===== DATA FOR THIS TASK

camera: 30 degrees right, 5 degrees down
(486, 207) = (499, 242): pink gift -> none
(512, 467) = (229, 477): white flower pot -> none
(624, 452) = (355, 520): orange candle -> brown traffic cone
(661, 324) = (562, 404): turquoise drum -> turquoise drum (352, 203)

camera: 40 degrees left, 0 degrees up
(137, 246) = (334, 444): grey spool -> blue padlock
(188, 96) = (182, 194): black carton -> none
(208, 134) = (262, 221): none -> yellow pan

==========
===== DATA FOR THIS TASK

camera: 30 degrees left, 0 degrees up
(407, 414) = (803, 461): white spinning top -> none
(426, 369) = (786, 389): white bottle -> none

==========

◆ EXERCISE
Please give again the lines above between the line holding "camera: 30 degrees left, 0 degrees up" and the line holding "(426, 369) = (786, 389): white bottle -> none", inclusive, exactly as they are and with nothing added.

◆ FINAL ANSWER
camera: 30 degrees left, 0 degrees up
(407, 414) = (803, 461): white spinning top -> none
(426, 369) = (786, 389): white bottle -> none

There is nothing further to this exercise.